▶ [What you will do] From the entries below, please gather each line containing the string "green".

▶ [Working data]
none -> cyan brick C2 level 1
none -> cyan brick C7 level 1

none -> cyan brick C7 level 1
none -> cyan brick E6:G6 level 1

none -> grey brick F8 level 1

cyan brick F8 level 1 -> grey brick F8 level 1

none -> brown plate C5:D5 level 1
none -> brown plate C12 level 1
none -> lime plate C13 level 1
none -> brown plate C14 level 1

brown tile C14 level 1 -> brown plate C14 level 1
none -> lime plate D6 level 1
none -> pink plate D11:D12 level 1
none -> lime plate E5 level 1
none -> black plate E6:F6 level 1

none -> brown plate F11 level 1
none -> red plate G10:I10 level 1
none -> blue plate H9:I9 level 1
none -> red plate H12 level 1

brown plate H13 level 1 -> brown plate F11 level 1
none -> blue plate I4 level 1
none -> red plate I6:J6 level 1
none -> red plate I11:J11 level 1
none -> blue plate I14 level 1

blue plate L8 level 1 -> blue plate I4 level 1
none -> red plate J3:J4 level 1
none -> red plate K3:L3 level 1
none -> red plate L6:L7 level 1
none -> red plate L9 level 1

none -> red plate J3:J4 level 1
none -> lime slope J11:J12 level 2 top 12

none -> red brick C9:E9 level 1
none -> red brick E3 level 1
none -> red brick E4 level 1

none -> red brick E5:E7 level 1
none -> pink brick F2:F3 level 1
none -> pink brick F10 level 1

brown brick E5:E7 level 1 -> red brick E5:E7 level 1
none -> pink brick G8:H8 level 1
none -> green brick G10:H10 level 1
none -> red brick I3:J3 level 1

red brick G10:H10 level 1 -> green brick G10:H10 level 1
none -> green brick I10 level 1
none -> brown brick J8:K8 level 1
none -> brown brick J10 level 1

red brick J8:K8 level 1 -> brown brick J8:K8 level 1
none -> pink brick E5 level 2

▶ [Completed task]
none -> green brick G10:H10 level 1
red brick G10:H10 level 1 -> green brick G10:H10 level 1
none -> green brick I10 level 1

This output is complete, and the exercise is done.